----- MATERIAL PROVIDED
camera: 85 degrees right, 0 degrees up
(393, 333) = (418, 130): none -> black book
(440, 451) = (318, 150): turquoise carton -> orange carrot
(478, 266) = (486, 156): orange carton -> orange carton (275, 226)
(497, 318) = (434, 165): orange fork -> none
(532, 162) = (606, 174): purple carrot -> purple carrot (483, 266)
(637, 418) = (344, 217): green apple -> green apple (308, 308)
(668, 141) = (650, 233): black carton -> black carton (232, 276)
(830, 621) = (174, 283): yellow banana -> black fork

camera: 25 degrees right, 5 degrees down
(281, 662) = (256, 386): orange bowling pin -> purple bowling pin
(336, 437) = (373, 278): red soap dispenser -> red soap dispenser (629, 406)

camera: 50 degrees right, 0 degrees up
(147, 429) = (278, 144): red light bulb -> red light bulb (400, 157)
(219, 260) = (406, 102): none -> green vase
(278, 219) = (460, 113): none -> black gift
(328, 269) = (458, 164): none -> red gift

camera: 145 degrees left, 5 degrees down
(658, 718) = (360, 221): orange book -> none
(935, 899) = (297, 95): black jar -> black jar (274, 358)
----------
Reproduce exactly what appears from the line containing "camera: 50 degrees right, 0 degrees up" down to the final line of the data.

EXPECTED OUTPUT
camera: 50 degrees right, 0 degrees up
(147, 429) = (278, 144): red light bulb -> red light bulb (400, 157)
(219, 260) = (406, 102): none -> green vase
(278, 219) = (460, 113): none -> black gift
(328, 269) = (458, 164): none -> red gift

camera: 145 degrees left, 5 degrees down
(658, 718) = (360, 221): orange book -> none
(935, 899) = (297, 95): black jar -> black jar (274, 358)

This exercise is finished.